EXERCISE:
State the number of lines in the records that contain "trophy", with no other words.

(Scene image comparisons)
---

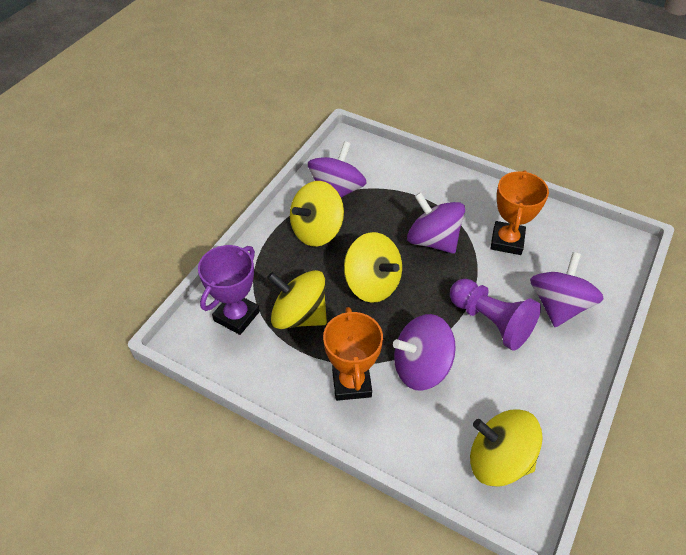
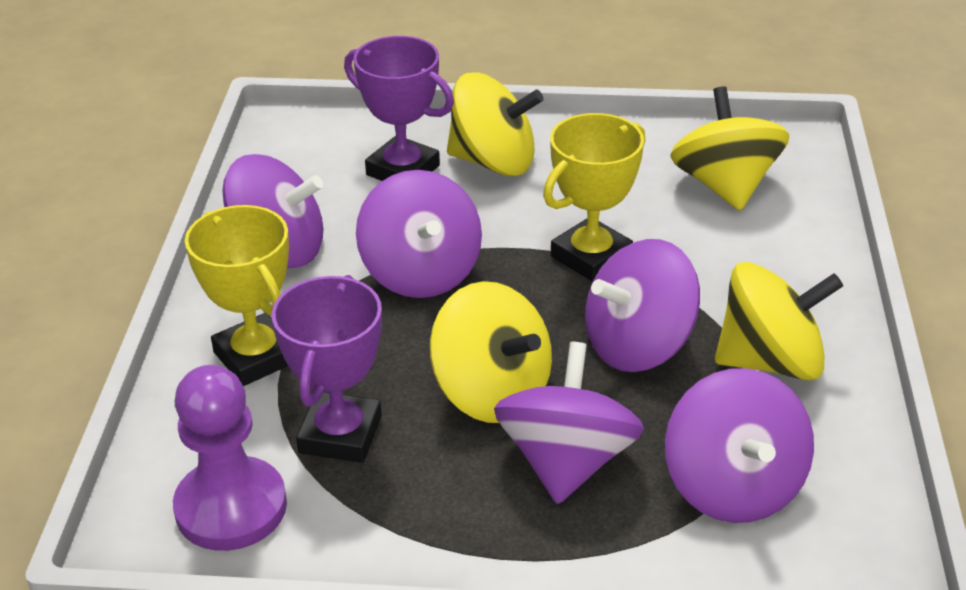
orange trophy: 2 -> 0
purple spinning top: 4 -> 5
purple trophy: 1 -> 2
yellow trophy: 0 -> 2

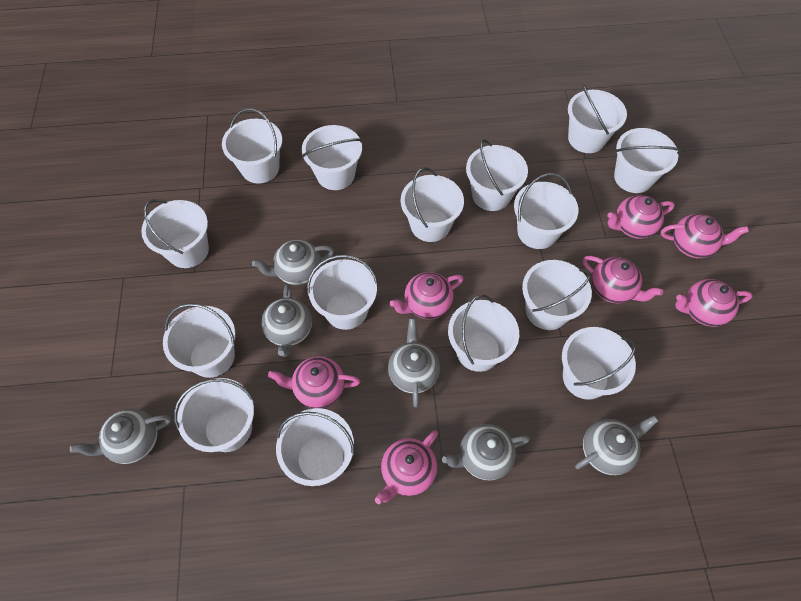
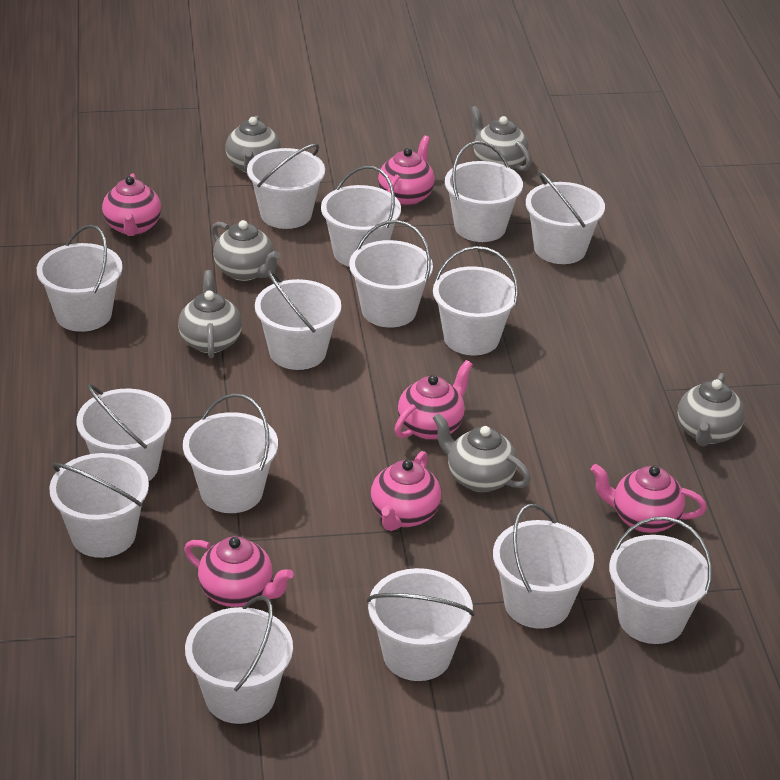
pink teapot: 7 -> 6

---

YOUR SOLUTION:
3